» **Requirement**: Leave out the images; return the rest of the data exactly.
Start of Collected material
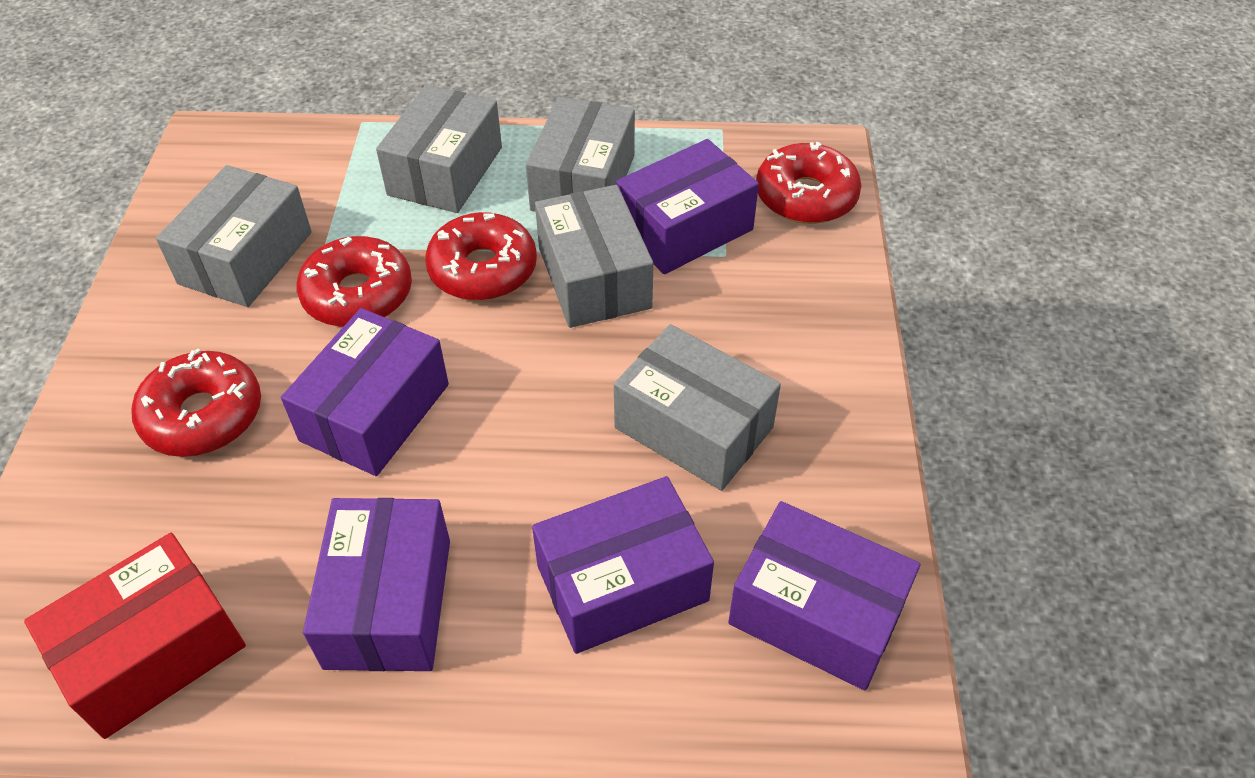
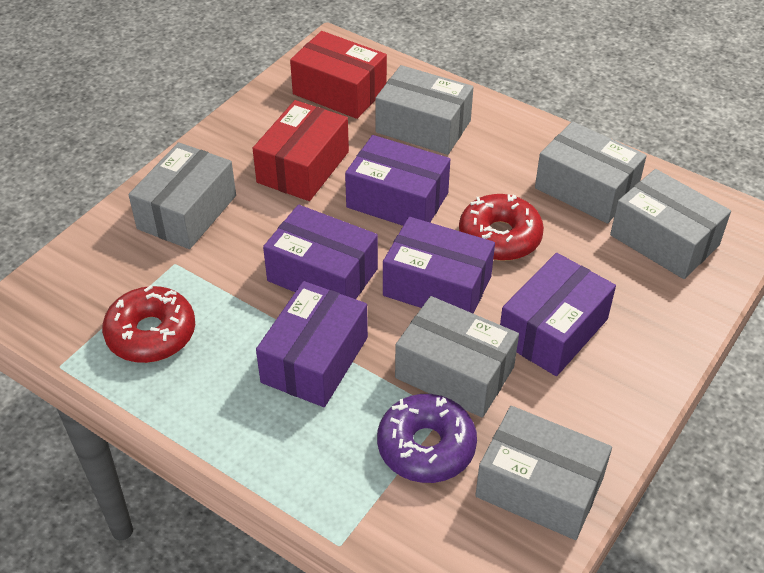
grey box: 5 -> 6
purple donut: 0 -> 1
red box: 1 -> 2
red donut: 4 -> 2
End of Collected material
» **Answer box**:
grey box: 5 -> 6
purple donut: 0 -> 1
red box: 1 -> 2
red donut: 4 -> 2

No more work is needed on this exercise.